▶ _Problem_: The result must match the data exactly, line for line.

▶ _Provided data_:
==========

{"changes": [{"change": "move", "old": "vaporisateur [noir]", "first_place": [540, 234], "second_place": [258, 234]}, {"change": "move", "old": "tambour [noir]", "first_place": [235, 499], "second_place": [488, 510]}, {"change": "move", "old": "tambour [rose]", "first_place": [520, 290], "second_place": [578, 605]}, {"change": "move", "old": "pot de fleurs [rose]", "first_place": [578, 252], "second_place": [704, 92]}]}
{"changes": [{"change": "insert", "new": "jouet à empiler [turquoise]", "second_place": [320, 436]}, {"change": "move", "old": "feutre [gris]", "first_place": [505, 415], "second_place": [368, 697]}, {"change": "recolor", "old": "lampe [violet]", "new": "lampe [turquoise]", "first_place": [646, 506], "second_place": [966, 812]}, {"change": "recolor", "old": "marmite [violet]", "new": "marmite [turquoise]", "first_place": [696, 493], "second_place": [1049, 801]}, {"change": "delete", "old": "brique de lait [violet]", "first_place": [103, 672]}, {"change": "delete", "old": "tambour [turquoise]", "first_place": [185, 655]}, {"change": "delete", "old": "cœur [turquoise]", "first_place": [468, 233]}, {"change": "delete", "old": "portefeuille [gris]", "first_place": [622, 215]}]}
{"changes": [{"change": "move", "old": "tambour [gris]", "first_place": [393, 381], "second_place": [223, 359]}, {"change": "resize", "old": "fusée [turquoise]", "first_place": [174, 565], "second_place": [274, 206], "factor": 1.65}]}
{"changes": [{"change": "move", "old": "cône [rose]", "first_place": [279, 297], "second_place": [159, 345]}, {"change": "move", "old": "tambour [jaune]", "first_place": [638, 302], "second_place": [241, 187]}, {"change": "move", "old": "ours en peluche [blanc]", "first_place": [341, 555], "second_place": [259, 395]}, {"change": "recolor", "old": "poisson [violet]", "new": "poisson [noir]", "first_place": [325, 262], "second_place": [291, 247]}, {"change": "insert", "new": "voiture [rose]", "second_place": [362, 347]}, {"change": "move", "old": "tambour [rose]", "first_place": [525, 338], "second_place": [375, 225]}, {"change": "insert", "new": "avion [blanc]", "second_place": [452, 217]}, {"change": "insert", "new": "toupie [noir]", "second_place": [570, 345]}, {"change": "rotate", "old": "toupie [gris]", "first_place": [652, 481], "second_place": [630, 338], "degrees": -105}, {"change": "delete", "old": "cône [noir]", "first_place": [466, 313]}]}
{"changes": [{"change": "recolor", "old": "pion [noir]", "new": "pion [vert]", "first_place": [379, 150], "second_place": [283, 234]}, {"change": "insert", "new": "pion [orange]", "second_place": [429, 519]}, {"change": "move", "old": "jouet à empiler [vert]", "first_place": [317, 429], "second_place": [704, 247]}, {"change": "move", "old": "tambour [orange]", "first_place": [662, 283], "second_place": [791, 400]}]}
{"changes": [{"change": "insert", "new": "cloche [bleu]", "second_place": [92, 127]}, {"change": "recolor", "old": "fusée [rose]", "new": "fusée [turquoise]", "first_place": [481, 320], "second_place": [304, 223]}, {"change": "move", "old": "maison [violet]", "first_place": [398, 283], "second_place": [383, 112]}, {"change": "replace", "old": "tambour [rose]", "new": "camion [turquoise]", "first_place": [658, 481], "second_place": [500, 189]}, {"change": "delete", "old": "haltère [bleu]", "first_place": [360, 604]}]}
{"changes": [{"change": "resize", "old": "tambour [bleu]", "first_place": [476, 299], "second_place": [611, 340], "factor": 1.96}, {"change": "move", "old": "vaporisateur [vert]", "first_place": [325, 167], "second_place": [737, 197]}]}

==========

▶ _Response to this task_:
{"changes": [{"change": "move", "old": "vaporisateur [noir]", "first_place": [540, 234], "second_place": [258, 234]}, {"change": "move", "old": "tambour [noir]", "first_place": [235, 499], "second_place": [488, 510]}, {"change": "move", "old": "tambour [rose]", "first_place": [520, 290], "second_place": [578, 605]}, {"change": "move", "old": "pot de fleurs [rose]", "first_place": [578, 252], "second_place": [704, 92]}]}
{"changes": [{"change": "insert", "new": "jouet à empiler [turquoise]", "second_place": [320, 436]}, {"change": "move", "old": "feutre [gris]", "first_place": [505, 415], "second_place": [368, 697]}, {"change": "recolor", "old": "lampe [violet]", "new": "lampe [turquoise]", "first_place": [646, 506], "second_place": [966, 812]}, {"change": "recolor", "old": "marmite [violet]", "new": "marmite [turquoise]", "first_place": [696, 493], "second_place": [1049, 801]}, {"change": "delete", "old": "brique de lait [violet]", "first_place": [103, 672]}, {"change": "delete", "old": "tambour [turquoise]", "first_place": [185, 655]}, {"change": "delete", "old": "cœur [turquoise]", "first_place": [468, 233]}, {"change": "delete", "old": "portefeuille [gris]", "first_place": [622, 215]}]}
{"changes": [{"change": "move", "old": "tambour [gris]", "first_place": [393, 381], "second_place": [223, 359]}, {"change": "resize", "old": "fusée [turquoise]", "first_place": [174, 565], "second_place": [274, 206], "factor": 1.65}]}
{"changes": [{"change": "move", "old": "cône [rose]", "first_place": [279, 297], "second_place": [159, 345]}, {"change": "move", "old": "tambour [jaune]", "first_place": [638, 302], "second_place": [241, 187]}, {"change": "move", "old": "ours en peluche [blanc]", "first_place": [341, 555], "second_place": [259, 395]}, {"change": "recolor", "old": "poisson [violet]", "new": "poisson [noir]", "first_place": [325, 262], "second_place": [291, 247]}, {"change": "insert", "new": "voiture [rose]", "second_place": [362, 347]}, {"change": "move", "old": "tambour [rose]", "first_place": [525, 338], "second_place": [375, 225]}, {"change": "insert", "new": "avion [blanc]", "second_place": [452, 217]}, {"change": "insert", "new": "toupie [noir]", "second_place": [570, 345]}, {"change": "rotate", "old": "toupie [gris]", "first_place": [652, 481], "second_place": [630, 338], "degrees": -105}, {"change": "delete", "old": "cône [noir]", "first_place": [466, 313]}]}
{"changes": [{"change": "recolor", "old": "pion [noir]", "new": "pion [vert]", "first_place": [379, 150], "second_place": [283, 234]}, {"change": "insert", "new": "pion [orange]", "second_place": [429, 519]}, {"change": "move", "old": "jouet à empiler [vert]", "first_place": [317, 429], "second_place": [704, 247]}, {"change": "move", "old": "tambour [orange]", "first_place": [662, 283], "second_place": [791, 400]}]}
{"changes": [{"change": "insert", "new": "cloche [bleu]", "second_place": [92, 127]}, {"change": "recolor", "old": "fusée [rose]", "new": "fusée [turquoise]", "first_place": [481, 320], "second_place": [304, 223]}, {"change": "move", "old": "maison [violet]", "first_place": [398, 283], "second_place": [383, 112]}, {"change": "replace", "old": "tambour [rose]", "new": "camion [turquoise]", "first_place": [658, 481], "second_place": [500, 189]}, {"change": "delete", "old": "haltère [bleu]", "first_place": [360, 604]}]}
{"changes": [{"change": "resize", "old": "tambour [bleu]", "first_place": [476, 299], "second_place": [611, 340], "factor": 1.96}, {"change": "move", "old": "vaporisateur [vert]", "first_place": [325, 167], "second_place": [737, 197]}]}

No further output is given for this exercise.